Problem details: Count the lines in the entries below that contain the word "green", and give only that number.

[Start of section]

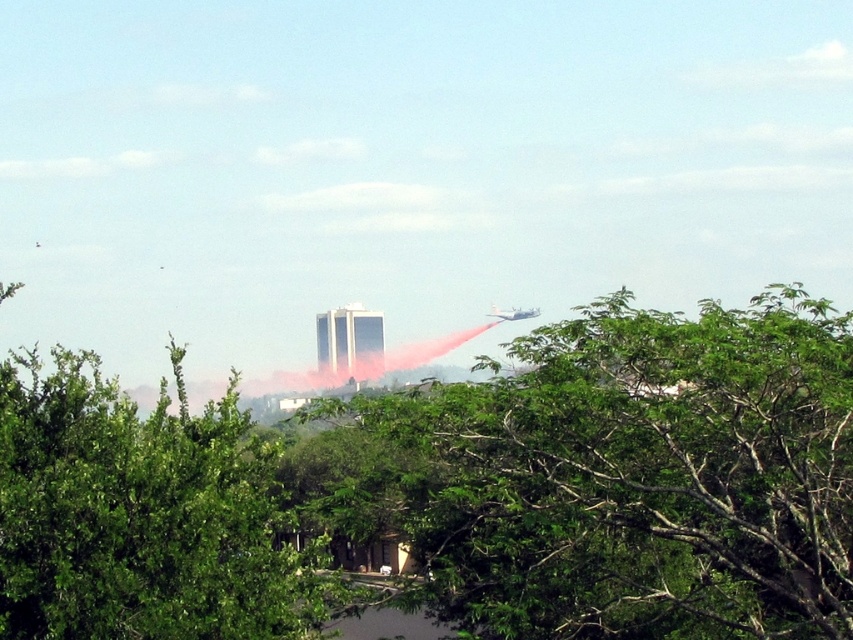
Is green leafy tree at center further to the viewer compared to metallic silver airplane at upper right?

No, green leafy tree at center is in front of metallic silver airplane at upper right.

Which is behind, point (401, 486) or point (492, 310)?

The point (492, 310) is behind.

Does point (412, 413) lie behind point (486, 314)?

No, (412, 413) is in front of (486, 314).

The image size is (853, 640). In order to click on green leafy tree at center in this screenshot , I will do `click(634, 476)`.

[End of section]

Expected answer: 3